### WORK REQUIRED:
Count every line in the entries below that contains the word "green", and give only that number.

### PROVIDED INFORMATION:
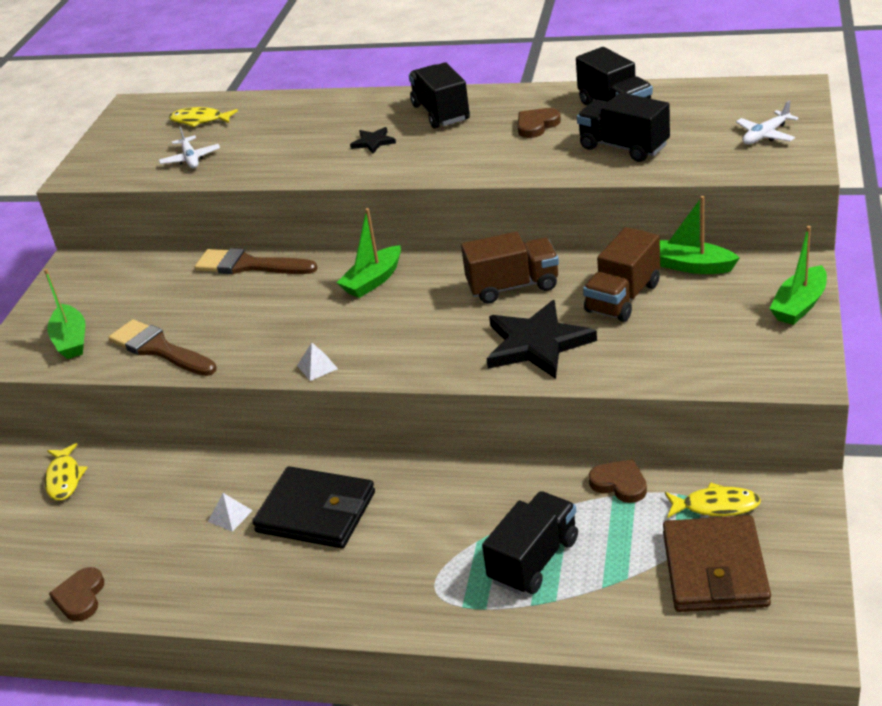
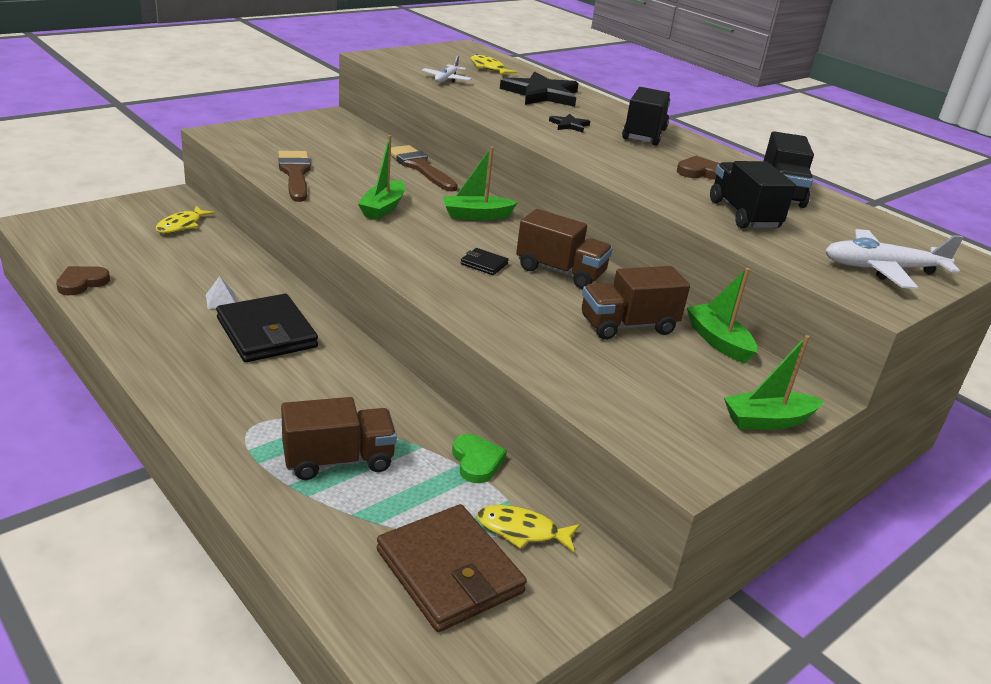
camera: 30 degrees right, 5 degrees down
(71, 340) = (263, 144): green boat -> green boat (383, 208)
(317, 367) = (358, 234): white pyramid -> none
(451, 321) = (484, 264): none -> black wallet
(534, 560) = (338, 460): black truck -> brown truck
(536, 344) = (515, 311): black star -> black star (541, 94)
(619, 484) = (476, 461): brown heart -> green heart
(715, 569) = (449, 571): brown wallet -> brown wallet turned 75 degrees counterclockwise
(716, 506) = (522, 531): yellow fish -> yellow fish turned 150 degrees clockwise
(765, 135) = (882, 269): white plane -> white plane, size x1.65

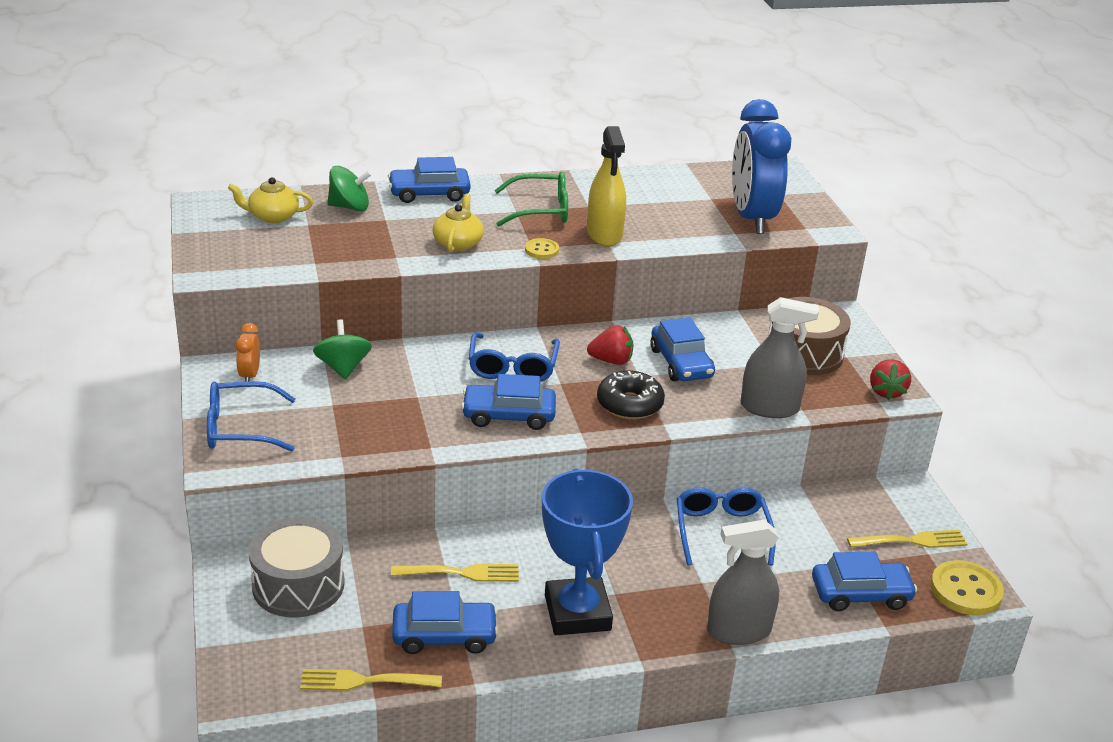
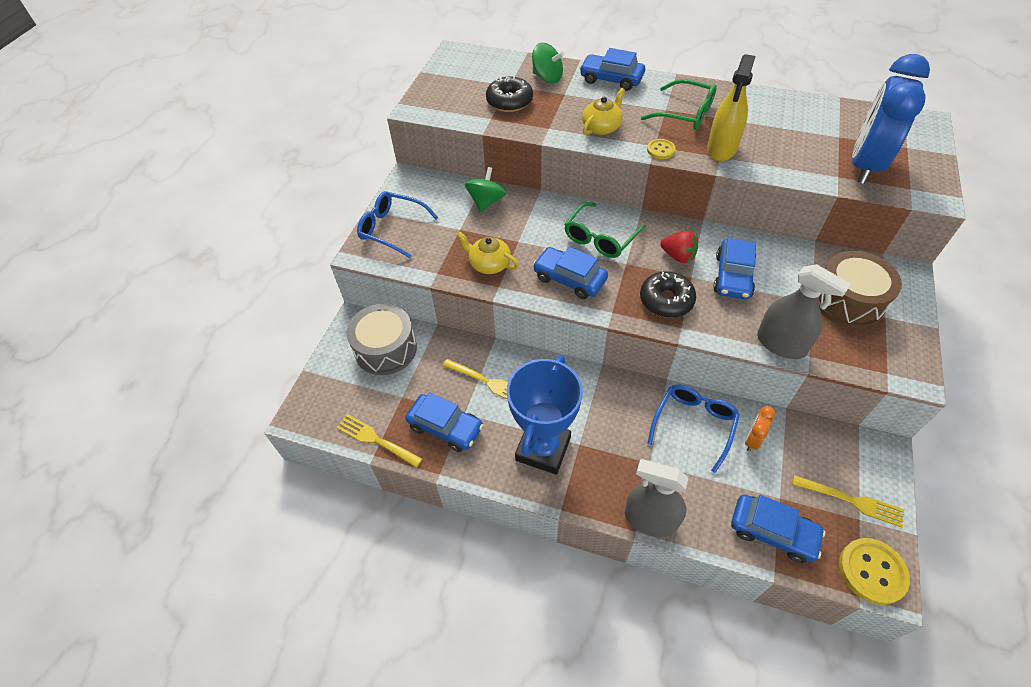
camera: 35 degrees right, 20 degrees up
(250, 375) = (425, 189): orange clock -> orange clock (752, 440)
(272, 216) = (491, 73): yellow teapot -> yellow teapot (489, 264)
(323, 241) = (509, 101): none -> black donut
(512, 367) = (600, 238): blue glasses -> green glasses
(886, 392) = (901, 366): red strawberry -> none

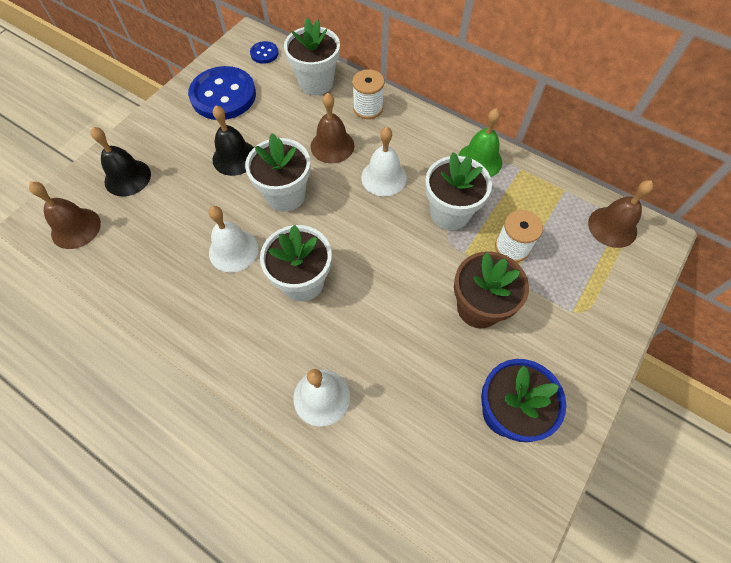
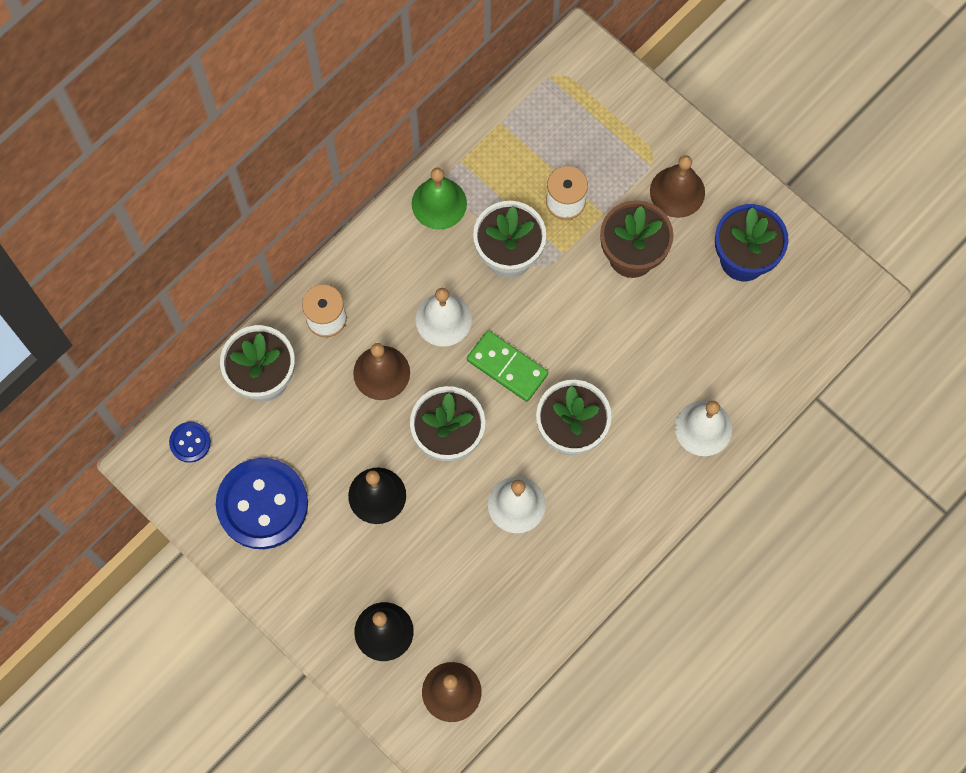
camera: 80 degrees left, 10 degrees up
(352, 226) = (507, 367): none -> green domino
(612, 227) = (558, 90): brown bell -> brown bell (677, 191)

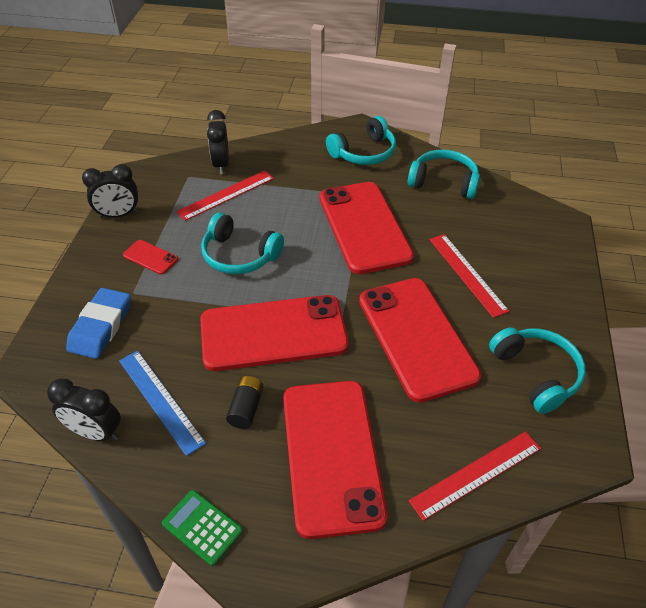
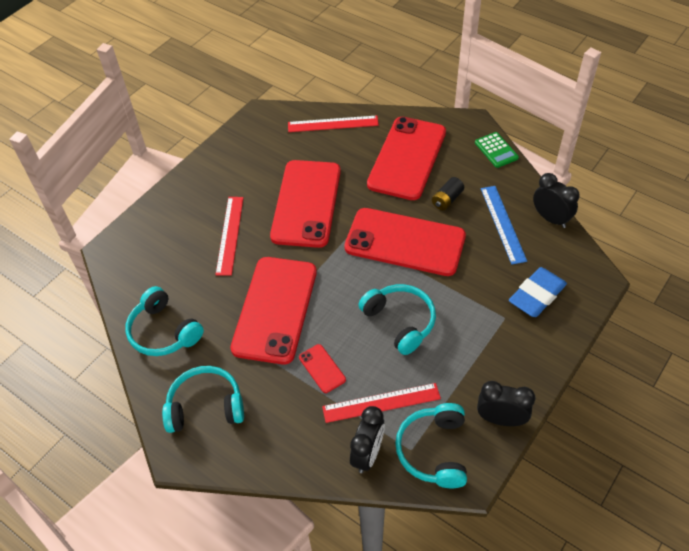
camera: 150 degrees left, 5 degrees up
(150, 257) = (481, 350): red phone -> red phone (322, 368)
(536, 374) = (251, 156): turquoise headphones -> turquoise headphones (434, 450)

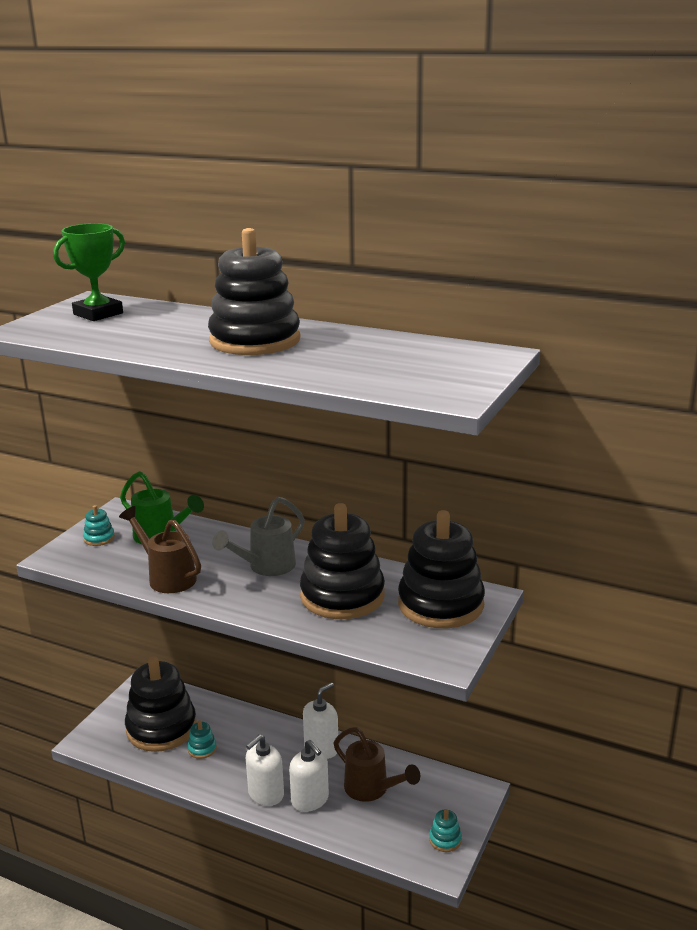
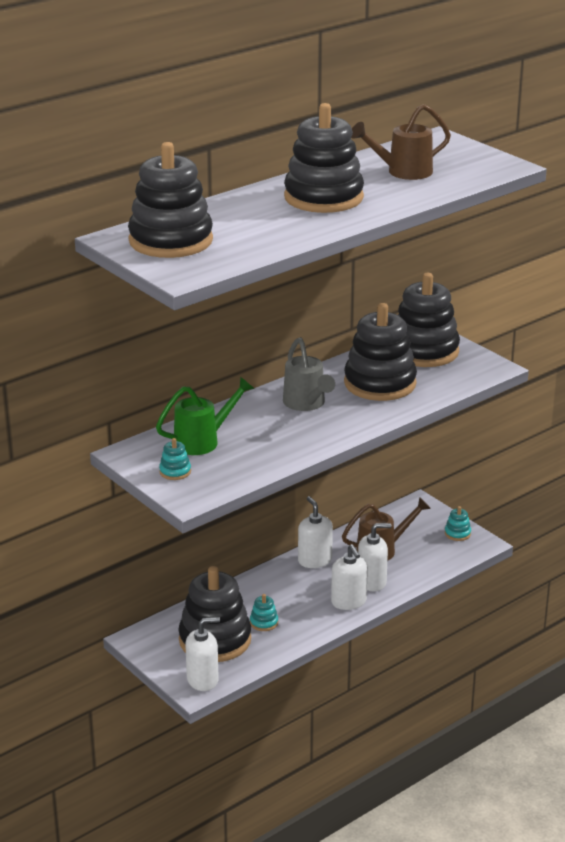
camera: 65 degrees left, 5 degrees up
(98, 314) = (171, 241): green trophy -> black stacking toy
(100, 740) = (202, 680): none -> white soap dispenser
(167, 577) = (281, 449): brown watering can -> brown watering can (402, 172)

### ANSWER AREA:
5